_Task to carry out_
Retype every line of the material below word for word, but leave out the pictures.

**** Records ****

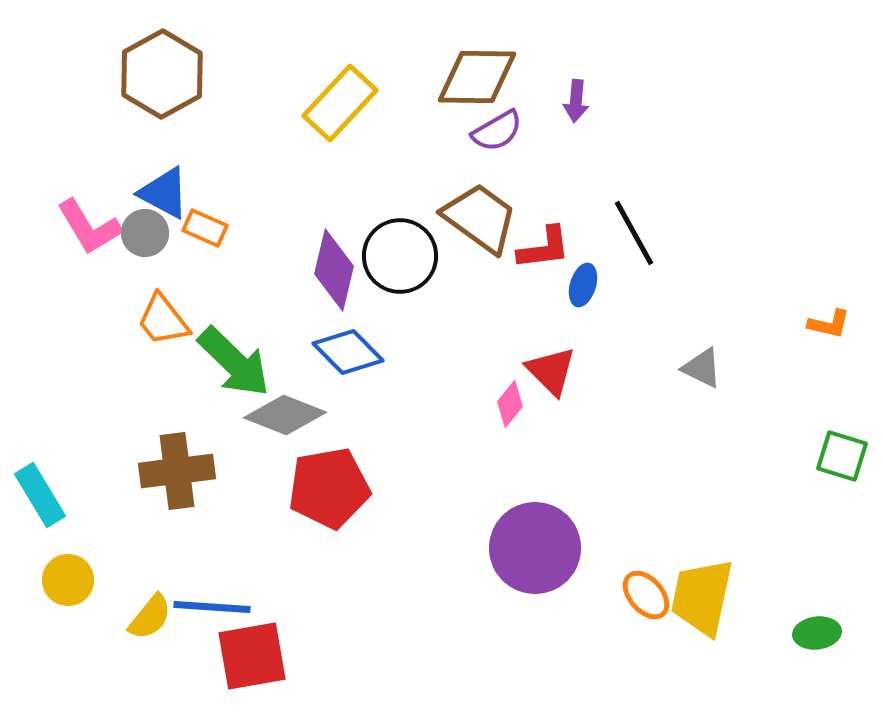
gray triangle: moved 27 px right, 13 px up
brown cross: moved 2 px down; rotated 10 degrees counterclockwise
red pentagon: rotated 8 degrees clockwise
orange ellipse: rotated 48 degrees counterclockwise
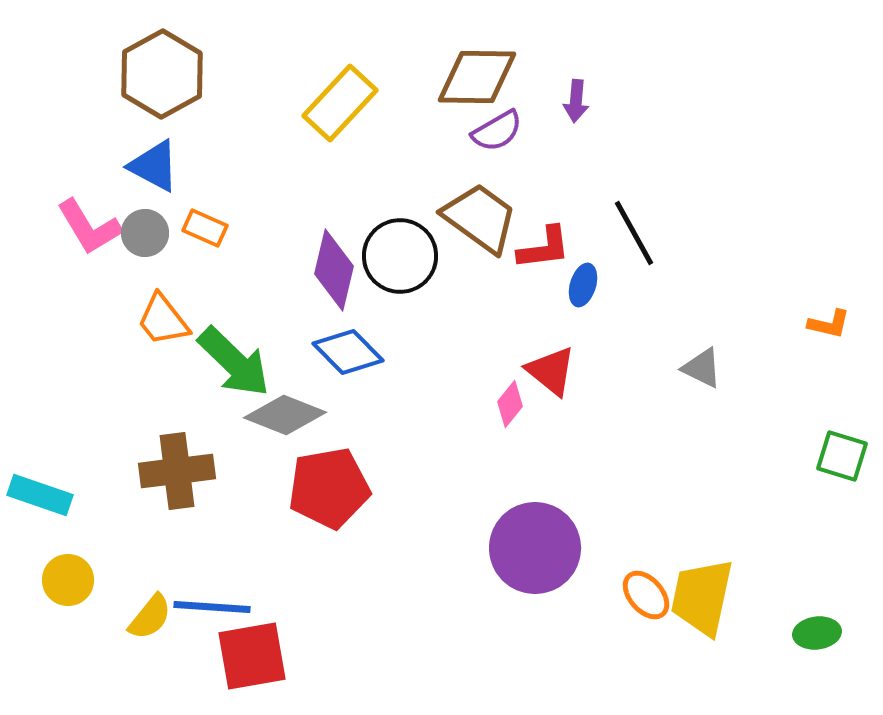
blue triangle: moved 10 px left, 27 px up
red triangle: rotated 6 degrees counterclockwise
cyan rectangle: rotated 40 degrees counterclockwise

****

_Final result_
gray triangle: moved 27 px right, 13 px up
brown cross: moved 2 px down; rotated 10 degrees counterclockwise
red pentagon: rotated 8 degrees clockwise
orange ellipse: rotated 48 degrees counterclockwise
blue triangle: moved 10 px left, 27 px up
red triangle: rotated 6 degrees counterclockwise
cyan rectangle: rotated 40 degrees counterclockwise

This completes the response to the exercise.